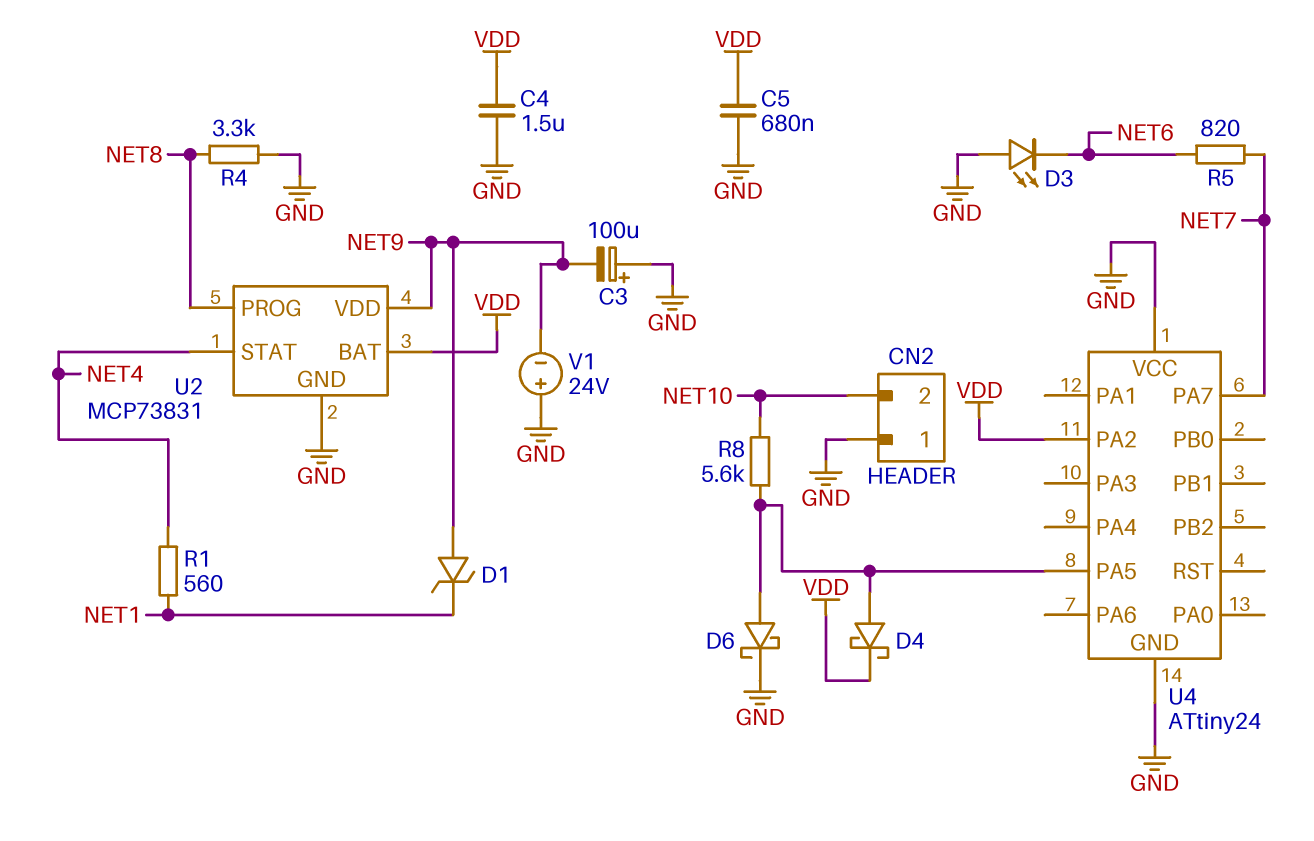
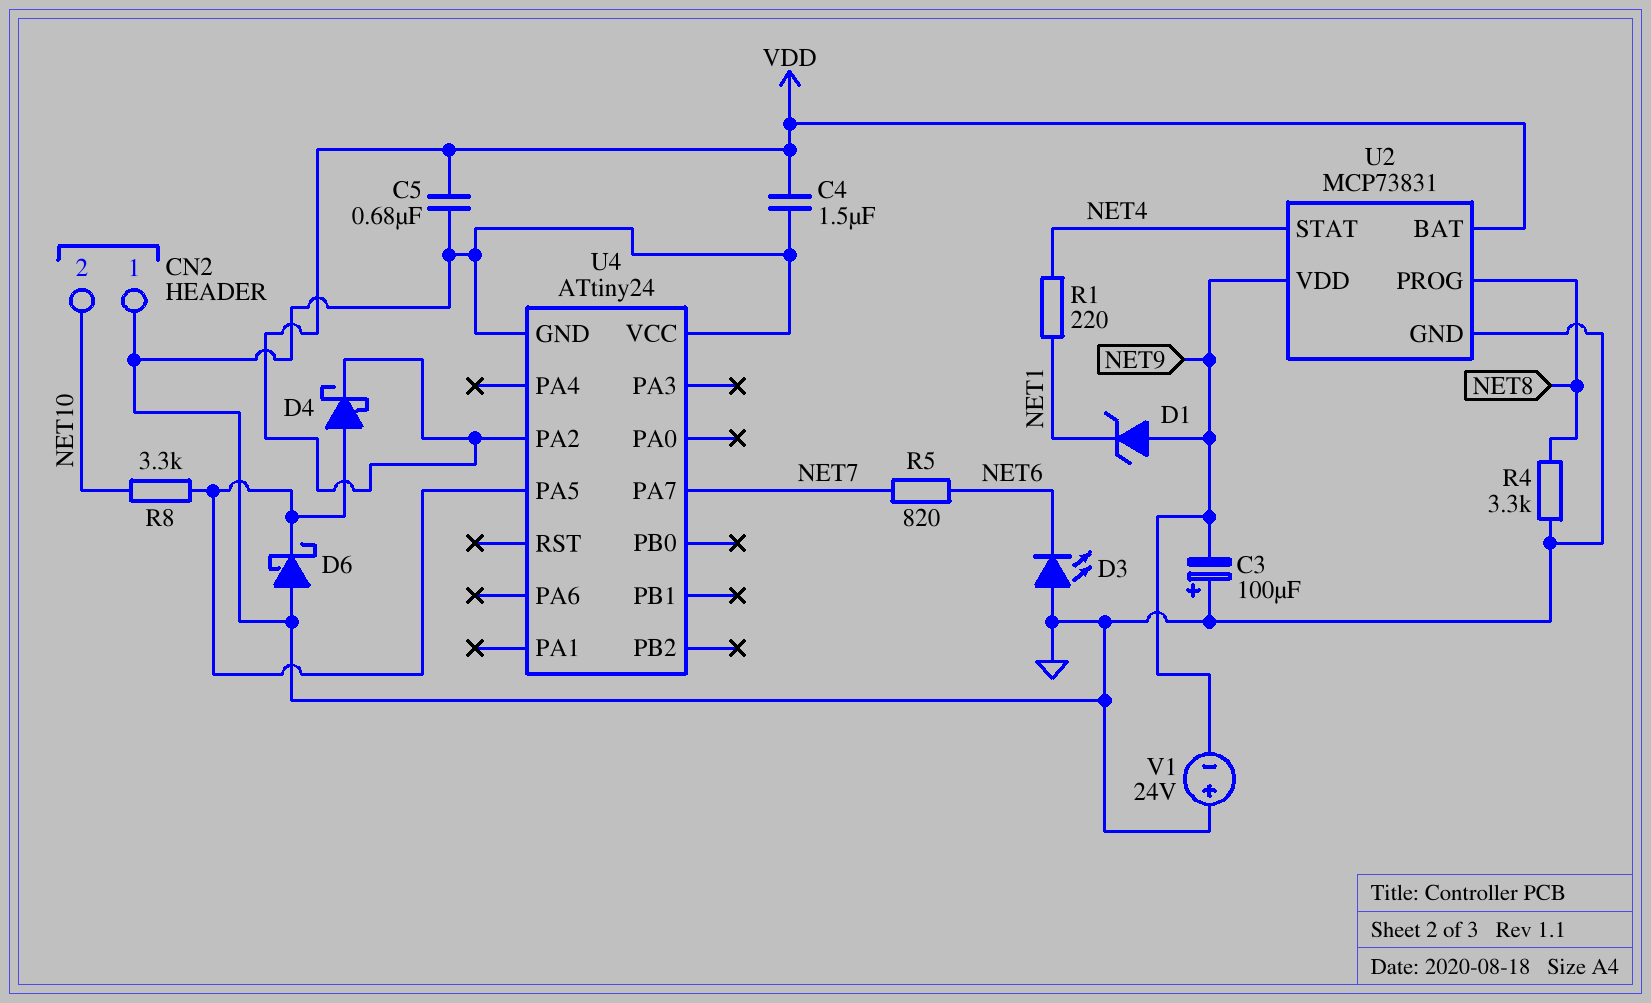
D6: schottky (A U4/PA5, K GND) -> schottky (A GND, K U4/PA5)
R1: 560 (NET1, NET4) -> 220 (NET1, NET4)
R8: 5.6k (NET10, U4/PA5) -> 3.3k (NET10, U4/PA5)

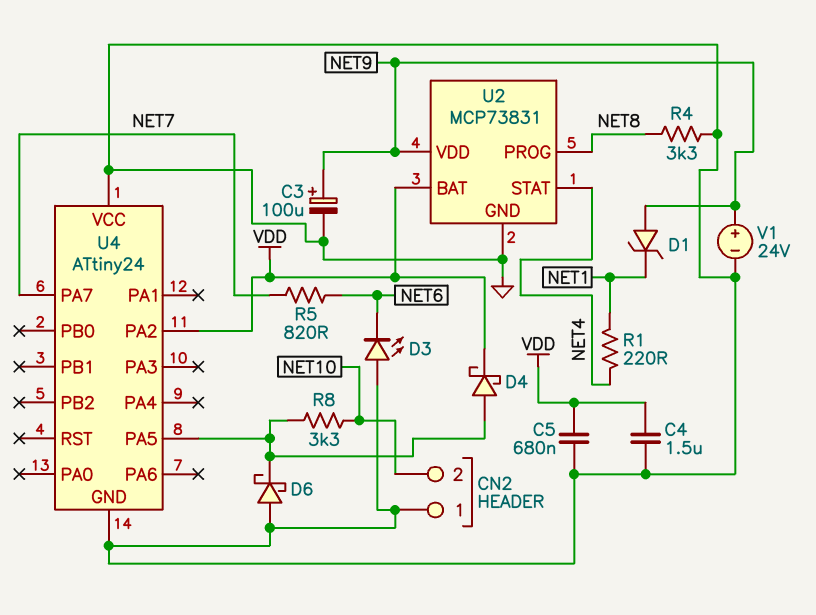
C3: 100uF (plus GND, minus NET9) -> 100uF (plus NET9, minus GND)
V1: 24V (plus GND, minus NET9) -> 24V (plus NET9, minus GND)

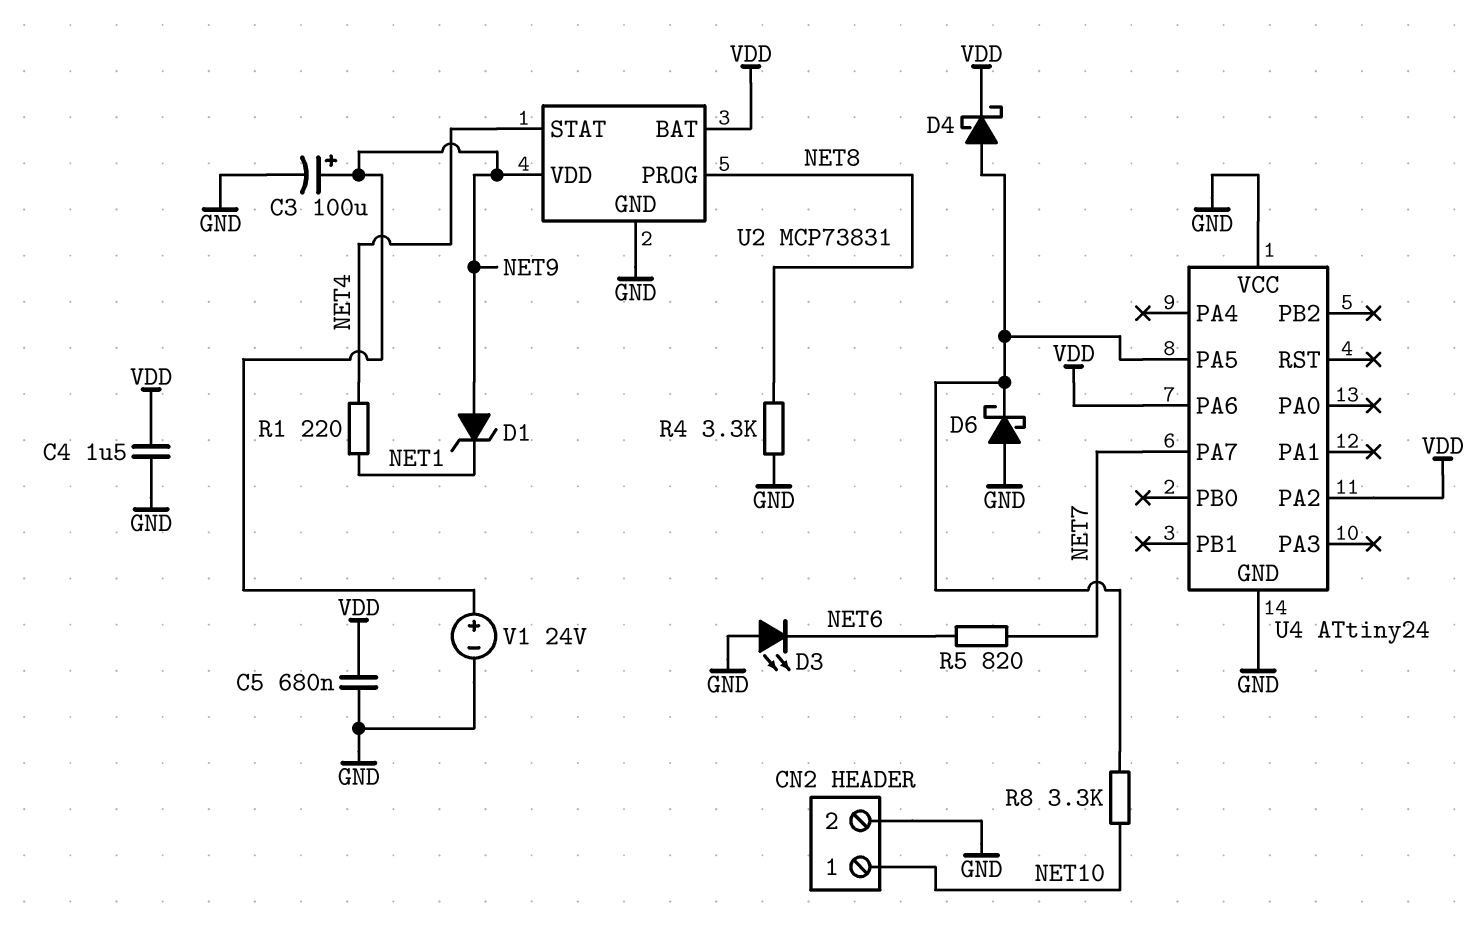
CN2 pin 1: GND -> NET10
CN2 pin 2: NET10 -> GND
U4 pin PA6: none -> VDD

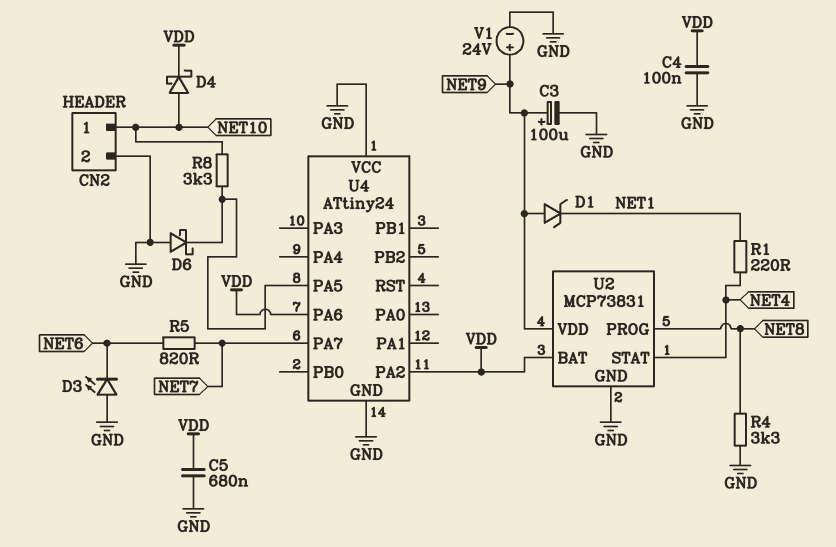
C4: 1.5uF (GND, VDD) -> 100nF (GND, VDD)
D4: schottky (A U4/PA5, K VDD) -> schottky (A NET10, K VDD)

----------

**TASK**. Report back each line of the entries that holds the string "schottky".

**RESPONSE FOR THIS EXERCISE**.
D6: schottky (A U4/PA5, K GND) -> schottky (A GND, K U4/PA5)
D4: schottky (A U4/PA5, K VDD) -> schottky (A NET10, K VDD)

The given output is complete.